Material provided:

▼

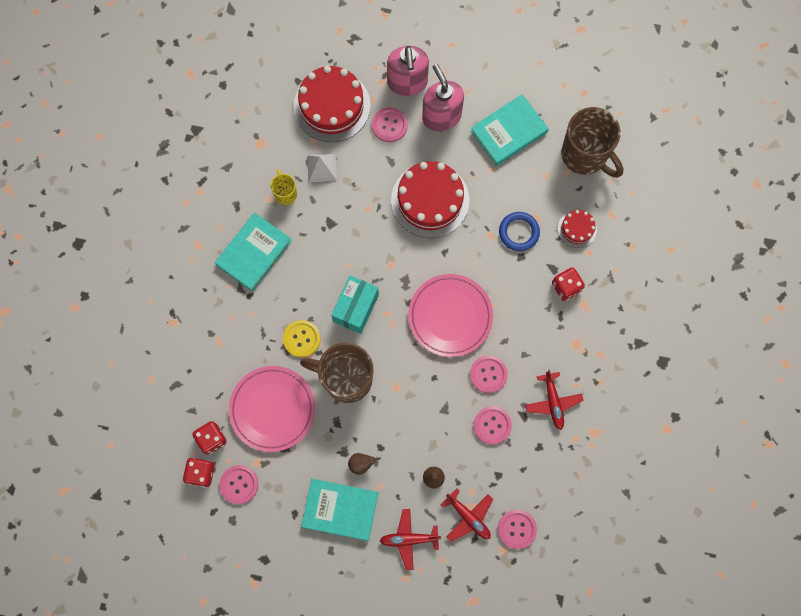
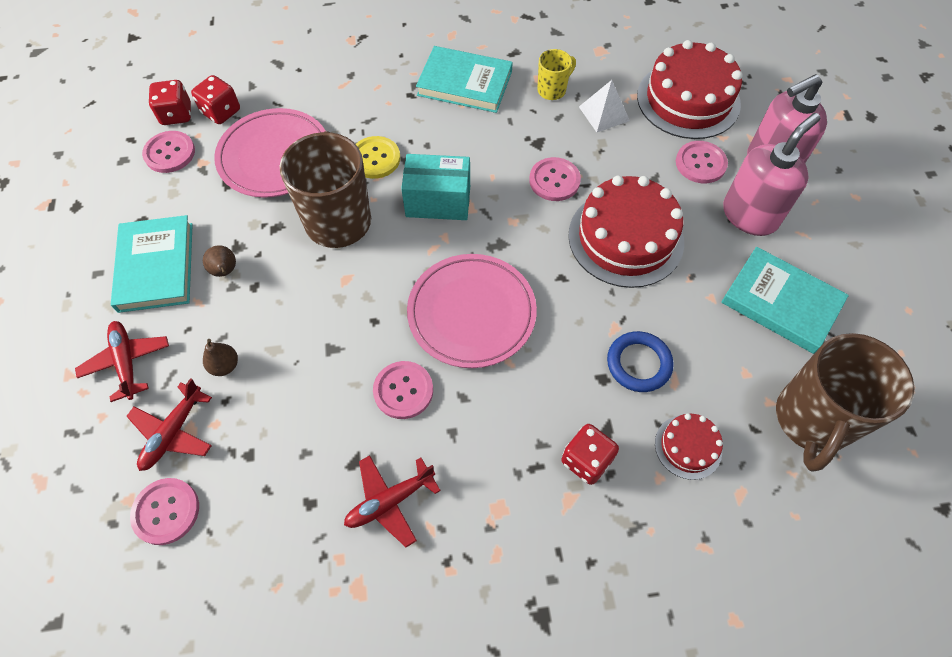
camera: 70 degrees right, 15 degrees down
pink button [474,406,512,445] -> pink button moved to [529,157,581,201]

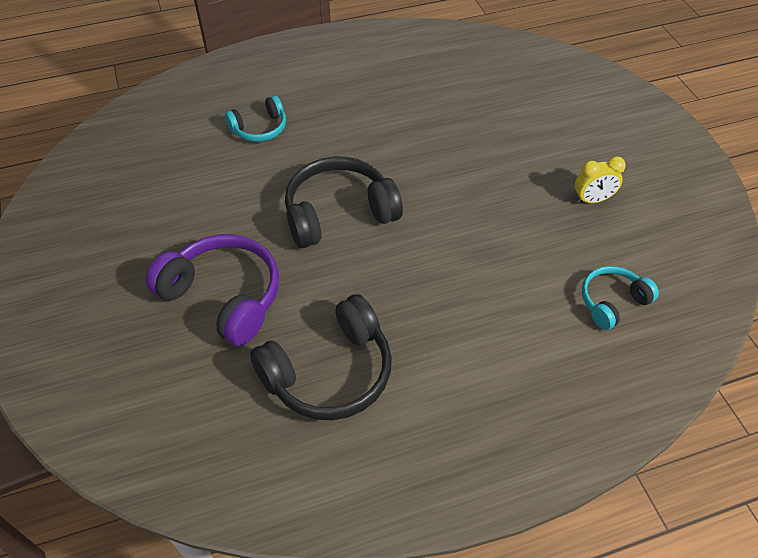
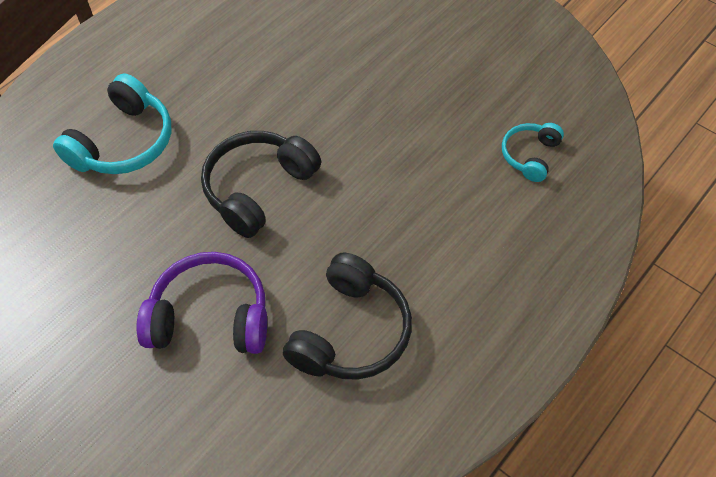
camera: 30 degrees left, 5 degrees up
turquoise headphones [225,95,286,142] -> turquoise headphones [53,73,171,174], size x1.74
yellow clock [575,156,626,203] -> none

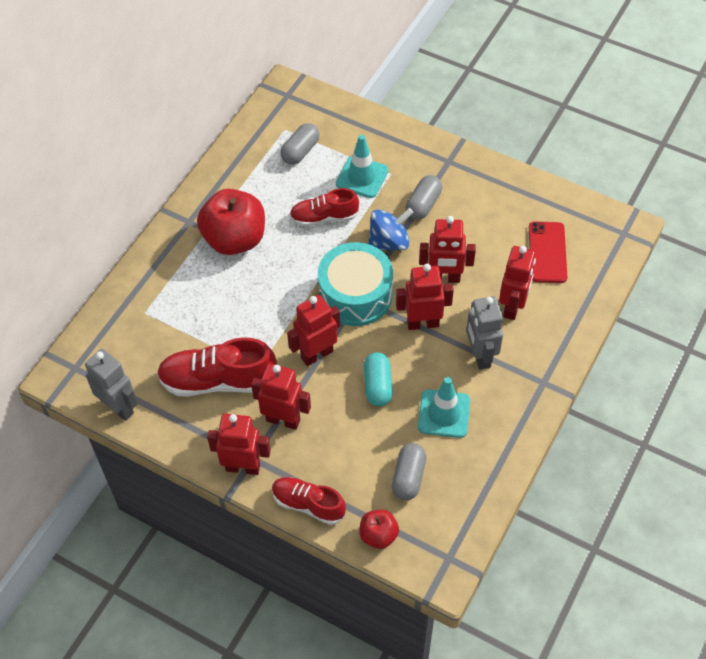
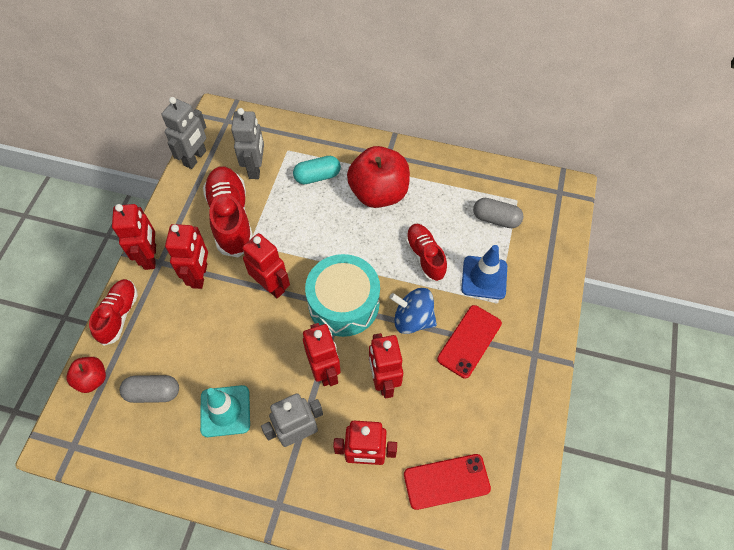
camera: 75 degrees right, 5 degrees up
turquoise traffic cone [336,135,388,198] -> blue traffic cone [461,245,507,300]
turquoise capsule [364,352,393,406] -> turquoise capsule moved to [293,156,341,184]
blue spinning top [368,208,413,250] -> blue spinning top turned 150 degrees clockwise [389,288,437,334]
grey capsule [406,175,442,220] -> red phone [437,305,502,379]
none -> grey robot [231,108,264,179]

▲

Instruction: The answer must be the lines from the first one in the records through the line containing "grey capsule [406,175,442,220]", copied exactly, with no pictures.

Expected answer:
camera: 70 degrees right, 15 degrees down
pink button [474,406,512,445] -> pink button moved to [529,157,581,201]

camera: 30 degrees left, 5 degrees up
turquoise headphones [225,95,286,142] -> turquoise headphones [53,73,171,174], size x1.74
yellow clock [575,156,626,203] -> none

camera: 75 degrees right, 5 degrees up
turquoise traffic cone [336,135,388,198] -> blue traffic cone [461,245,507,300]
turquoise capsule [364,352,393,406] -> turquoise capsule moved to [293,156,341,184]
blue spinning top [368,208,413,250] -> blue spinning top turned 150 degrees clockwise [389,288,437,334]
grey capsule [406,175,442,220] -> red phone [437,305,502,379]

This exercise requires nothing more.